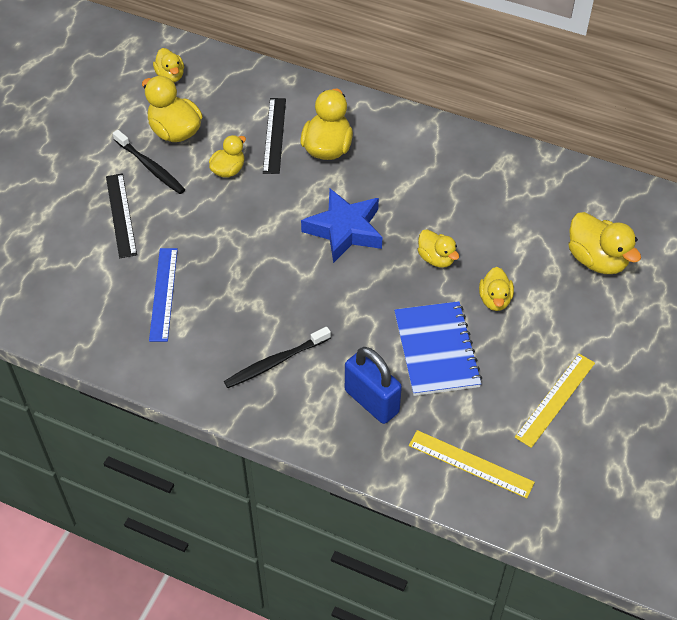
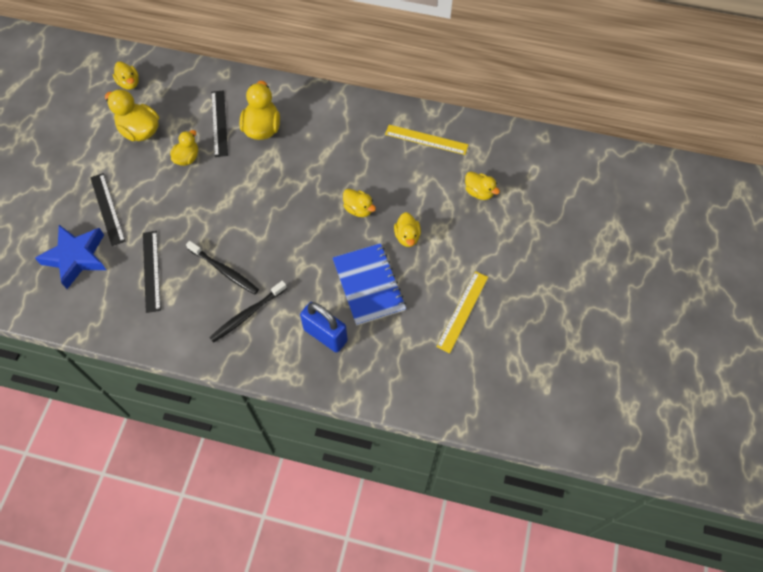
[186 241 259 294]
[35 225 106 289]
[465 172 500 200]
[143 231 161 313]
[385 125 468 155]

# # # #

- _Your goal_:
Leave out the pictures, then copy all the remaining text in the records exactly.

- _Answer area_:
[186 241 259 294]
[35 225 106 289]
[465 172 500 200]
[143 231 161 313]
[385 125 468 155]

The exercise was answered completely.